» **STORED DATA**:
= Beginning of Section =
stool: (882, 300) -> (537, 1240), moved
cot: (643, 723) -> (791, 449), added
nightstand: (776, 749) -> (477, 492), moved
= End of Section =
= Beginning of Section =
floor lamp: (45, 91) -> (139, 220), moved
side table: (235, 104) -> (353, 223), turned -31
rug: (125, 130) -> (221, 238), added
= End of Section =
= Beginning of Section =
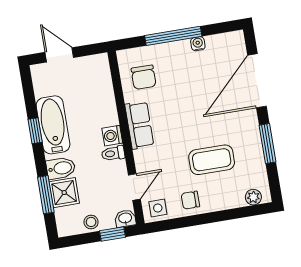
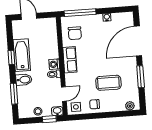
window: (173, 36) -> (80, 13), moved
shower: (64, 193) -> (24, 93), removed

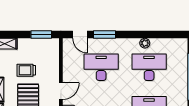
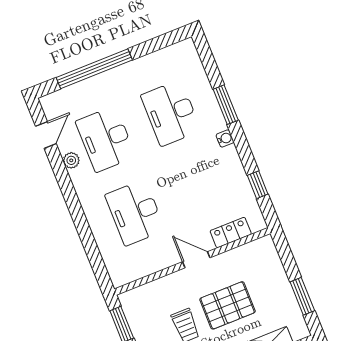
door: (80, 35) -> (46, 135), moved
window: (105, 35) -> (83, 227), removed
= End of Section =
» **EXERCISE INSTRUCTIONS**: The exact lines of the material above starting at the one that contains "stool: (882, 300) -> (537, 1240), moved" and ending at the one that contains "nightstand: (776, 749) -> (477, 492), moved" are what to retype; leave out everything else.

» **RESULT BELOW**:
stool: (882, 300) -> (537, 1240), moved
cot: (643, 723) -> (791, 449), added
nightstand: (776, 749) -> (477, 492), moved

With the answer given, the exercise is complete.